(Records from a collection)

Start of Block

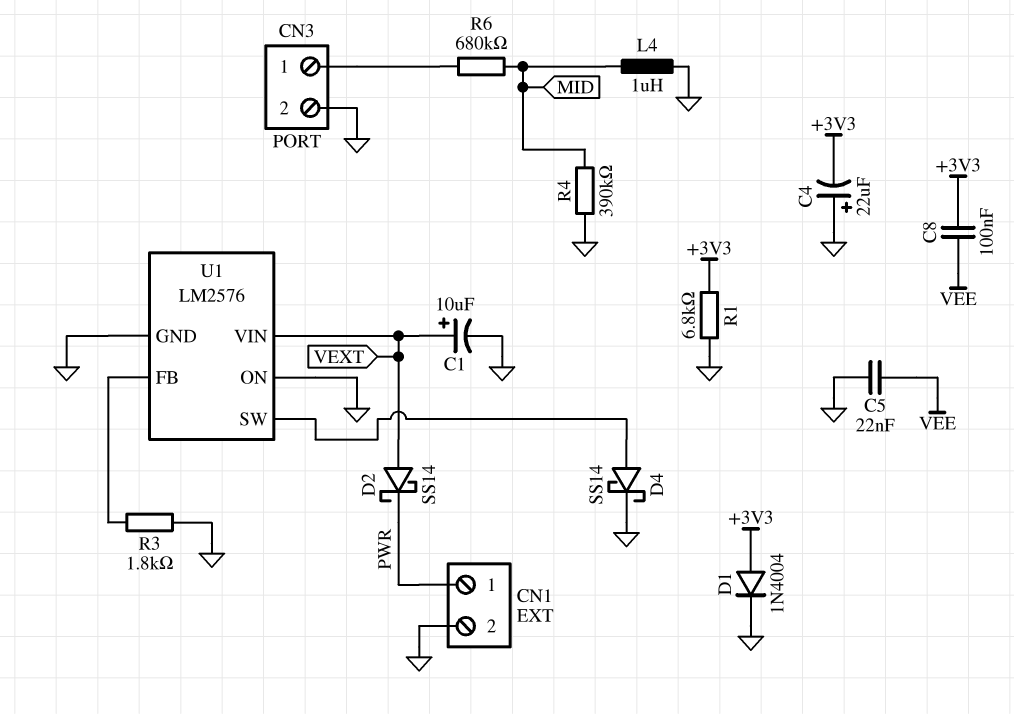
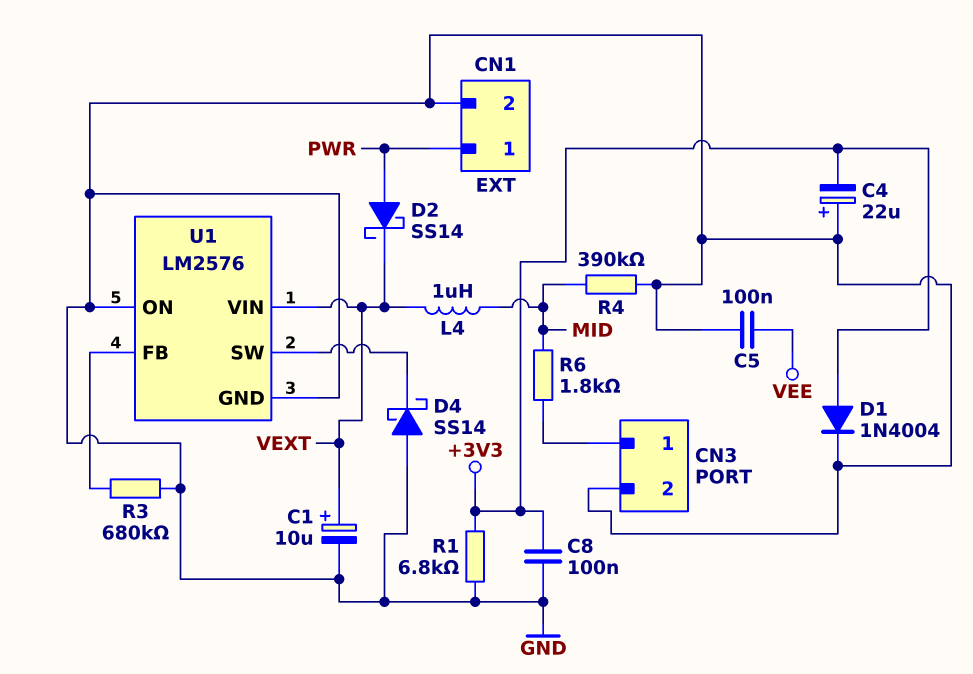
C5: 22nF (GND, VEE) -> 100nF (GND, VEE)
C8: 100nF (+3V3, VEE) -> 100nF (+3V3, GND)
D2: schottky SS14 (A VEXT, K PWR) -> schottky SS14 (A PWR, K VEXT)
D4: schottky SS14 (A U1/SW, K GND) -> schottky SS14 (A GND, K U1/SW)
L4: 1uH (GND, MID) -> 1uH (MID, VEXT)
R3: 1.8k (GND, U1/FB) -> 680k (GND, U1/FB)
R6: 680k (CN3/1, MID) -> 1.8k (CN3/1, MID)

End of Block

→ **Your objective**
Repeat each entry above exactly, passing over any images.

→ **Answer to this task**
C5: 22nF (GND, VEE) -> 100nF (GND, VEE)
C8: 100nF (+3V3, VEE) -> 100nF (+3V3, GND)
D2: schottky SS14 (A VEXT, K PWR) -> schottky SS14 (A PWR, K VEXT)
D4: schottky SS14 (A U1/SW, K GND) -> schottky SS14 (A GND, K U1/SW)
L4: 1uH (GND, MID) -> 1uH (MID, VEXT)
R3: 1.8k (GND, U1/FB) -> 680k (GND, U1/FB)
R6: 680k (CN3/1, MID) -> 1.8k (CN3/1, MID)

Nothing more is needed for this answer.